WHAT IS EXPECTED: Return all of the records below line for line, leaving out every picture.

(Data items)
^^^^^^^^^^^^^^^^
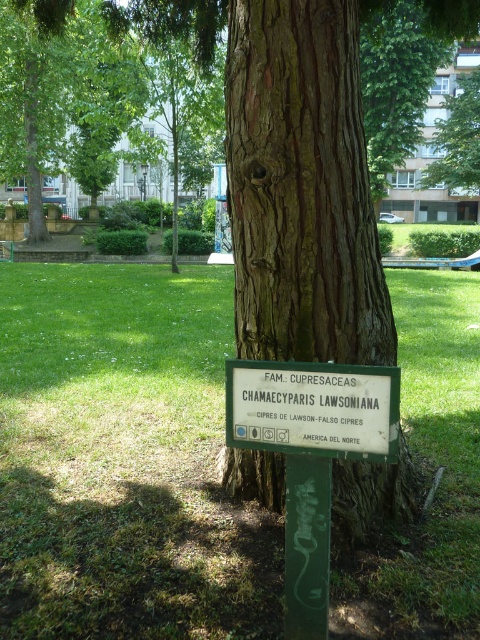
Question: Can you confirm if green grass at center is positioned above green plastic sign at center?

Choices:
 (A) no
 (B) yes

Answer: (B)

Question: Can you confirm if brown rough bark at center is positioned above green plastic sign at center?

Choices:
 (A) no
 (B) yes

Answer: (B)

Question: Which object appears farthest from the camera in this image?

Choices:
 (A) green grass at center
 (B) green plastic sign at center
 (C) brown rough bark at center

Answer: (C)

Question: Which of these objects is positioned closest to the green plastic sign at center?

Choices:
 (A) brown rough bark at center
 (B) green grass at center

Answer: (A)

Question: Which object is the closest to the green grass at center?

Choices:
 (A) brown rough bark at center
 (B) green plastic sign at center

Answer: (B)

Question: Is green grass at center positioned before green plastic sign at center?

Choices:
 (A) no
 (B) yes

Answer: (A)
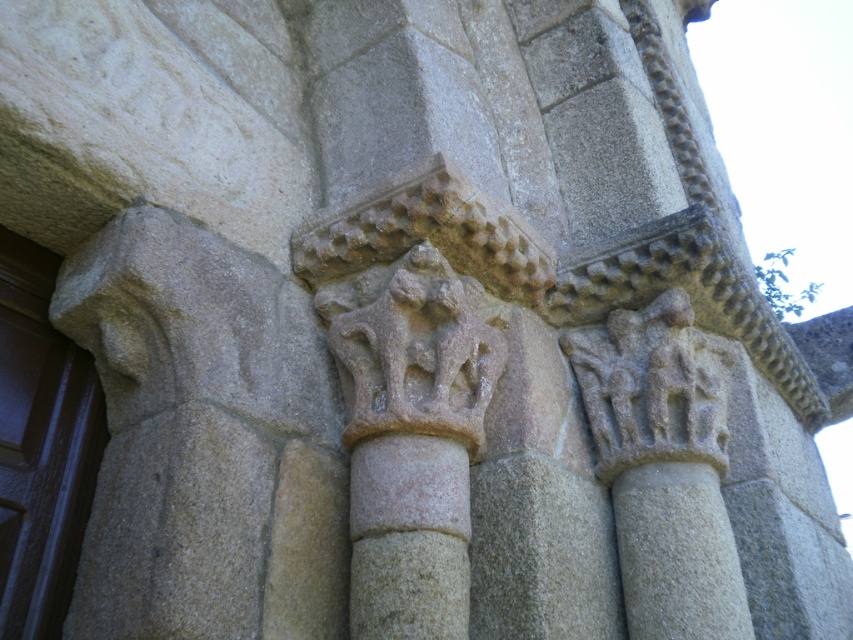
Question: Does pink stone column at center have a greater width compared to gray stone figures at upper right?

Choices:
 (A) no
 (B) yes

Answer: (A)

Question: Is pink stone column at center to the right of smooth stone column at center from the viewer's perspective?

Choices:
 (A) no
 (B) yes

Answer: (A)

Question: Is pink stone column at center smaller than gray stone figures at upper right?

Choices:
 (A) no
 (B) yes

Answer: (B)

Question: Which point is closer to the camera?

Choices:
 (A) (399, 524)
 (B) (624, 417)
 (C) (672, 627)
 (D) (405, 291)

Answer: (A)

Question: Among these points, which one is farthest from the camera?

Choices:
 (A) (392, 513)
 (B) (683, 420)
 (C) (676, 474)
 (D) (392, 422)

Answer: (B)

Question: Which of the following is the closest to the observer?

Choices:
 (A) smooth stone column at center
 (B) gray stone carving at center
 (C) pink stone column at center

Answer: (C)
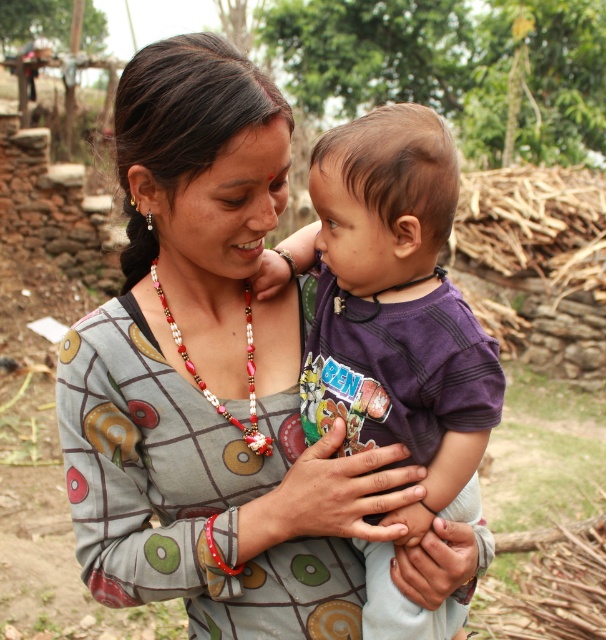
Looking at the scene, which object is positioned higher up between the purple cotton shirt at center and the beaded necklace at center?

The purple cotton shirt at center is taller than the beaded necklace at center, so the purple cotton shirt at center is positioned higher up.

You are a photographer taking a picture of the scene. You notice two points in the image labeled as point 1 and point 2. Point 1 is at coordinate (x=268, y=465) and point 2 is at coordinate (x=367, y=284). Which point is closer to the camera?

Point 1 at coordinate (x=268, y=465) is closer to the camera than point 2 at coordinate (x=367, y=284) because the description states that point (x=268, y=465) is further to the camera than point (x=367, y=284).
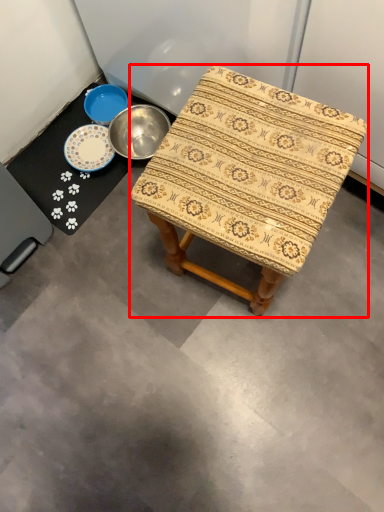
Question: From the image, what is the correct spatial relationship of stool (annotated by the red box) in relation to round table?

Choices:
 (A) right
 (B) left

Answer: (A)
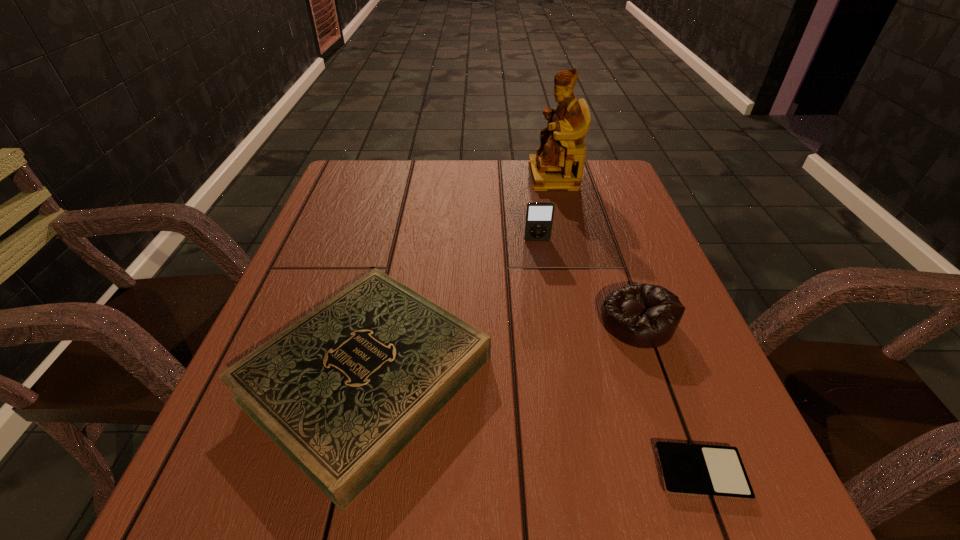
Identify the location of figurine. The width and height of the screenshot is (960, 540). (558, 164).

The width and height of the screenshot is (960, 540). I want to click on the farthest object, so click(x=558, y=164).

Where is `the second farthest object`? The image size is (960, 540). the second farthest object is located at coordinates (539, 216).

In order to click on the fourth shortest object in this screenshot , I will do `click(539, 216)`.

Find the location of `beanbag`. beanbag is located at coordinates (642, 315).

This screenshot has width=960, height=540. In order to click on the fourth tallest object in this screenshot , I will do `click(343, 390)`.

Identify the location of hardback book. The image size is (960, 540). (343, 390).

Locate an element on the screen. The height and width of the screenshot is (540, 960). the shorter iPod is located at coordinates (712, 471).

Find the location of `the right iPod`. the right iPod is located at coordinates (712, 471).

Find the location of `free space located 0.400m on the front-facing side of the farthest object`. free space located 0.400m on the front-facing side of the farthest object is located at coordinates (391, 177).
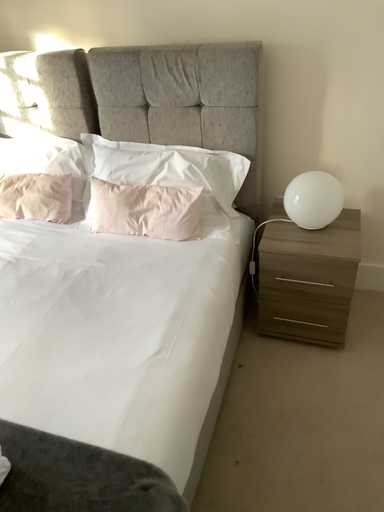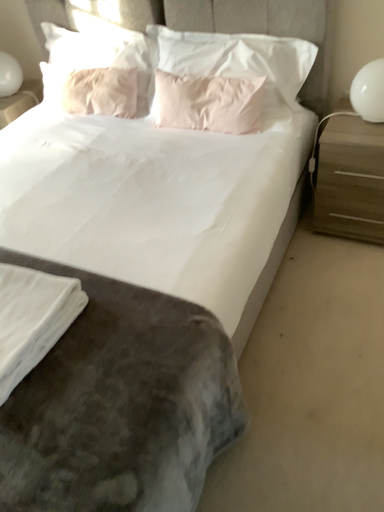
^^^^^^^^^^^^^^^^
OUTPUT BELOW:
Question: Can you confirm if green grass at center is positioned above green plastic sign at center?

Choices:
 (A) no
 (B) yes

Answer: (B)

Question: Can you confirm if brown rough bark at center is positioned above green plastic sign at center?

Choices:
 (A) no
 (B) yes

Answer: (B)

Question: Which object appears farthest from the camera in this image?

Choices:
 (A) green grass at center
 (B) green plastic sign at center
 (C) brown rough bark at center

Answer: (C)

Question: Which of these objects is positioned closest to the green plastic sign at center?

Choices:
 (A) brown rough bark at center
 (B) green grass at center

Answer: (A)

Question: Which object is the closest to the green grass at center?

Choices:
 (A) brown rough bark at center
 (B) green plastic sign at center

Answer: (B)

Question: Is green grass at center positioned before green plastic sign at center?

Choices:
 (A) no
 (B) yes

Answer: (A)
Question: Does pink stone column at center have a greater width compared to gray stone figures at upper right?

Choices:
 (A) no
 (B) yes

Answer: (A)

Question: Is pink stone column at center to the right of smooth stone column at center from the viewer's perspective?

Choices:
 (A) no
 (B) yes

Answer: (A)

Question: Is pink stone column at center smaller than gray stone figures at upper right?

Choices:
 (A) no
 (B) yes

Answer: (B)

Question: Which point is closer to the camera?

Choices:
 (A) (399, 524)
 (B) (624, 417)
 (C) (672, 627)
 (D) (405, 291)

Answer: (A)

Question: Among these points, which one is farthest from the camera?

Choices:
 (A) (392, 513)
 (B) (683, 420)
 (C) (676, 474)
 (D) (392, 422)

Answer: (B)

Question: Which of the following is the closest to the observer?

Choices:
 (A) smooth stone column at center
 (B) gray stone carving at center
 (C) pink stone column at center

Answer: (C)
Looking at the scene, which object is positioned higher up between the purple cotton shirt at center and the beaded necklace at center?

The purple cotton shirt at center is taller than the beaded necklace at center, so the purple cotton shirt at center is positioned higher up.

You are a photographer taking a picture of the scene. You notice two points in the image labeled as point 1 and point 2. Point 1 is at coordinate (x=268, y=465) and point 2 is at coordinate (x=367, y=284). Which point is closer to the camera?

Point 1 at coordinate (x=268, y=465) is closer to the camera than point 2 at coordinate (x=367, y=284) because the description states that point (x=268, y=465) is further to the camera than point (x=367, y=284).
Question: From the image, what is the correct spatial relationship of stool (annotated by the red box) in relation to round table?

Choices:
 (A) right
 (B) left

Answer: (A)
Identify the location of figurine. The width and height of the screenshot is (960, 540). (558, 164).

The width and height of the screenshot is (960, 540). I want to click on the farthest object, so click(x=558, y=164).

Where is `the second farthest object`? The image size is (960, 540). the second farthest object is located at coordinates (539, 216).

In order to click on the fourth shortest object in this screenshot , I will do `click(539, 216)`.

Find the location of `beanbag`. beanbag is located at coordinates (642, 315).

This screenshot has width=960, height=540. In order to click on the fourth tallest object in this screenshot , I will do `click(343, 390)`.

Identify the location of hardback book. The image size is (960, 540). (343, 390).

Locate an element on the screen. The height and width of the screenshot is (540, 960). the shorter iPod is located at coordinates (712, 471).

Find the location of `the right iPod`. the right iPod is located at coordinates (712, 471).

Find the location of `free space located 0.400m on the front-facing side of the farthest object`. free space located 0.400m on the front-facing side of the farthest object is located at coordinates (391, 177).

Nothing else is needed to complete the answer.